*TASK MATERIAL*
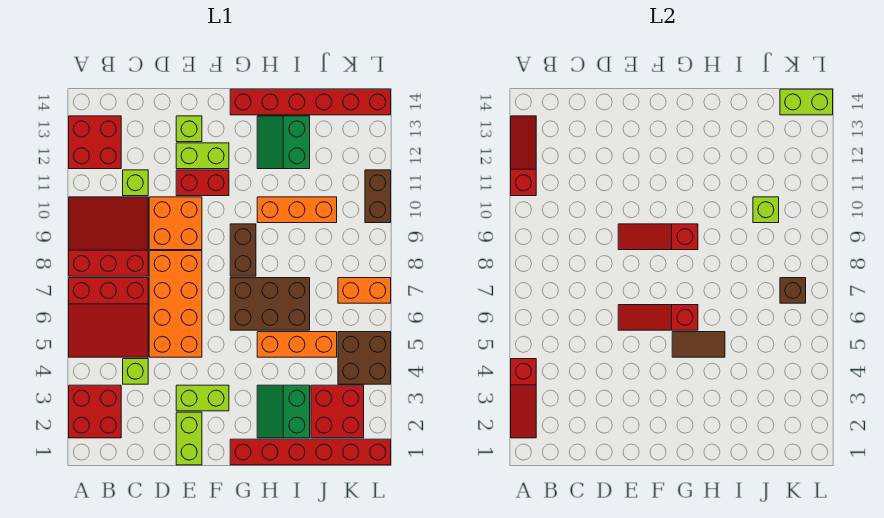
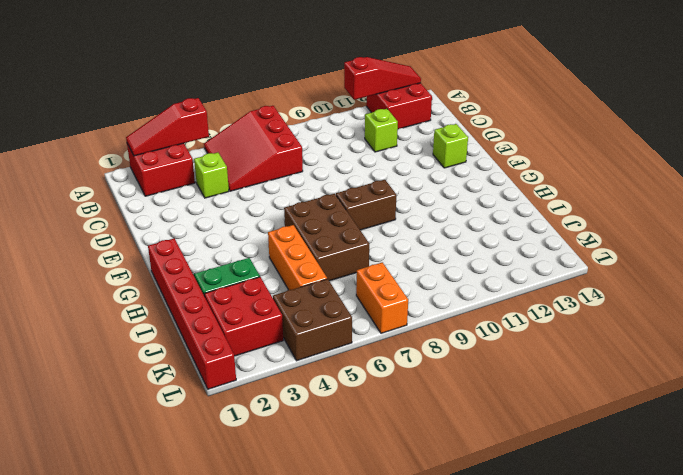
none -> red slope A8:C10 level 1 top 8
none -> orange brick D5:E8 level 1
none -> orange brick D9:E10 level 1
none -> lime brick E1:E2 level 1

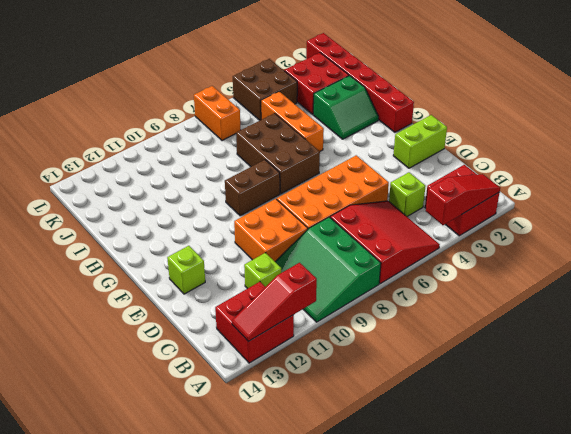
green slope A8:C10 level 1 top 8 -> red slope A8:C10 level 1 top 8
none -> lime brick E3:F3 level 1
none -> red brick E11:F11 level 1
none -> lime brick E12:F12 level 1
none -> red brick G14:L14 level 1

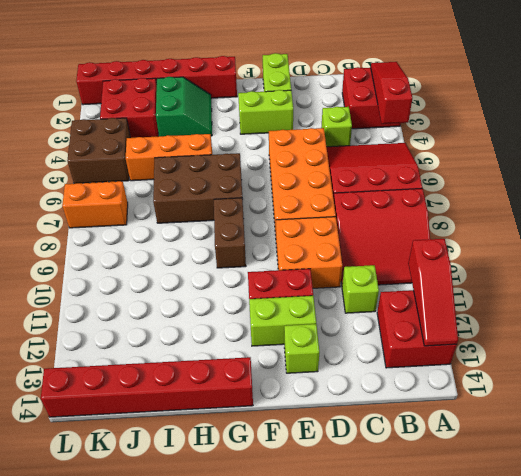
none -> orange brick H10:J10 level 1
none -> green slope H12:I13 level 1 top I
none -> brown brick L10:L11 level 1
none -> red slope E6:G6 level 2 top G

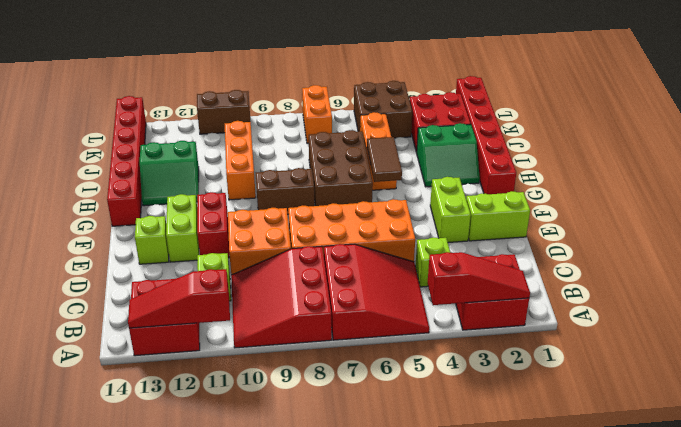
none -> red slope E6:G6 level 2 top G
none -> red slope E9:G9 level 2 top G
none -> lime brick J10 level 2
none -> brown brick K7 level 2

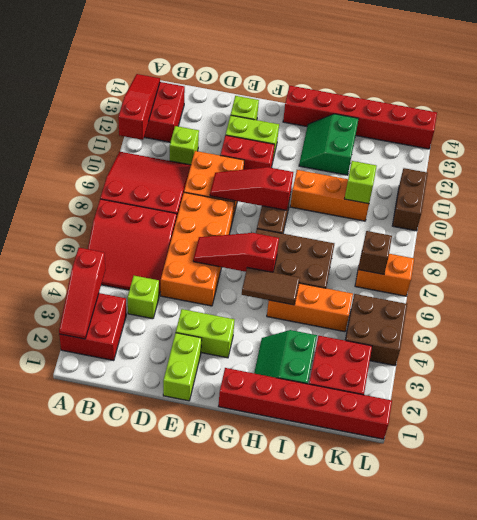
none -> lime brick K14:L14 level 2

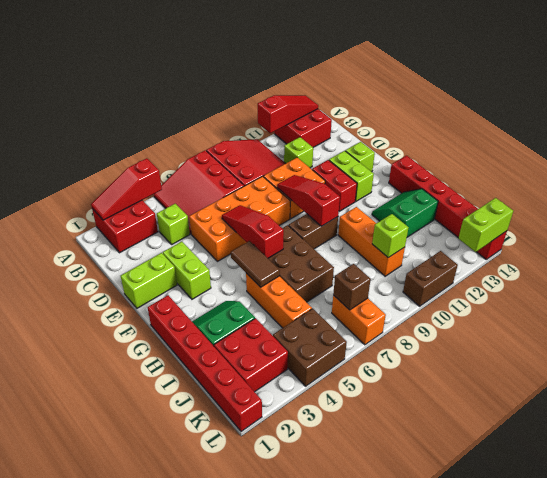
lime brick L13:L14 level 2 -> lime brick K14:L14 level 2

*HOW TO COMPLETE THIS TASK*
With the pictures removed, return all the entries exactly.

*ANSWER TO THE PROBLEM*
none -> red slope A8:C10 level 1 top 8
none -> orange brick D5:E8 level 1
none -> orange brick D9:E10 level 1
none -> lime brick E1:E2 level 1

green slope A8:C10 level 1 top 8 -> red slope A8:C10 level 1 top 8
none -> lime brick E3:F3 level 1
none -> red brick E11:F11 level 1
none -> lime brick E12:F12 level 1
none -> red brick G14:L14 level 1

none -> orange brick H10:J10 level 1
none -> green slope H12:I13 level 1 top I
none -> brown brick L10:L11 level 1
none -> red slope E6:G6 level 2 top G

none -> red slope E6:G6 level 2 top G
none -> red slope E9:G9 level 2 top G
none -> lime brick J10 level 2
none -> brown brick K7 level 2

none -> lime brick K14:L14 level 2

lime brick L13:L14 level 2 -> lime brick K14:L14 level 2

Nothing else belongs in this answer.